■ WORK ORDER: Restate the lines exactly, starting at the line that contains "R5: none -> 680 (VE, VS)" and finishing with the final line of the records.
==== DATA EXTRACT ====
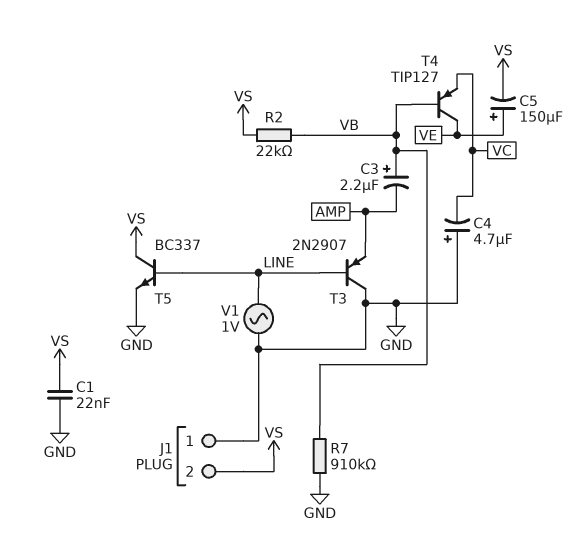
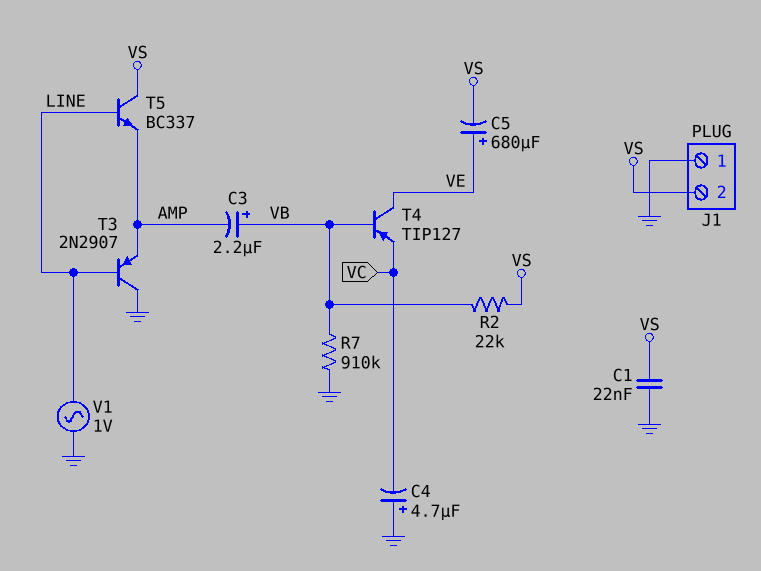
C5: 150uF (plus VE, minus VS) -> 680uF (plus VE, minus VS)
T5: NPN BC337 (B LINE, C VS, E GND) -> NPN BC337 (B LINE, C VS, E AMP)

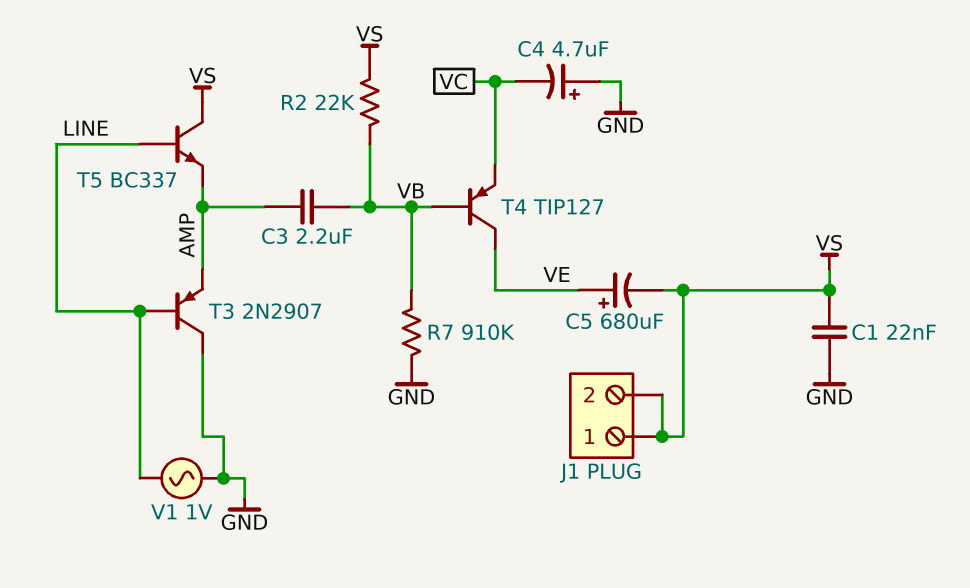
C3: 2.2uF (plus VB, minus AMP) -> 2.2uF (AMP, VB)
J1 pin 1: GND -> VS

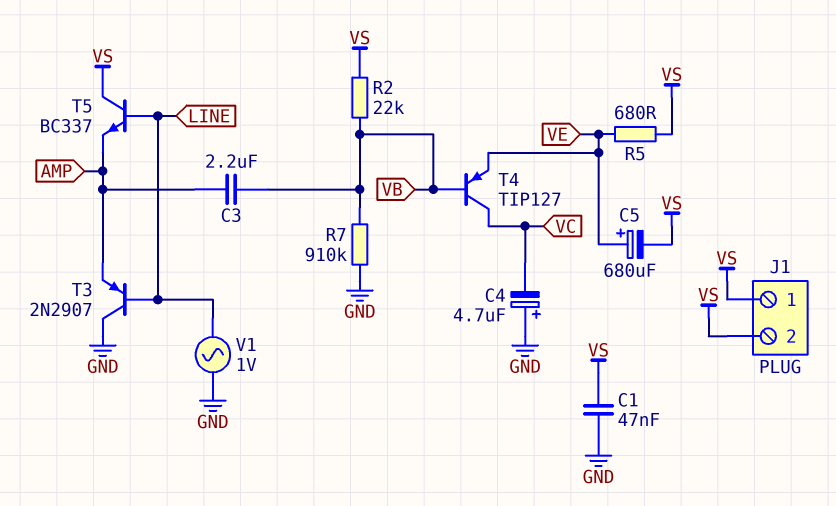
C1: 22nF (GND, VS) -> 47nF (GND, VS)
R5: none -> 680 (VE, VS)
T4: PNP TIP127 (B VB, C VE, E VC) -> PNP TIP127 (B VB, C VC, E VE)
====
■ PROBLEM SOLUTION:
R5: none -> 680 (VE, VS)
T4: PNP TIP127 (B VB, C VE, E VC) -> PNP TIP127 (B VB, C VC, E VE)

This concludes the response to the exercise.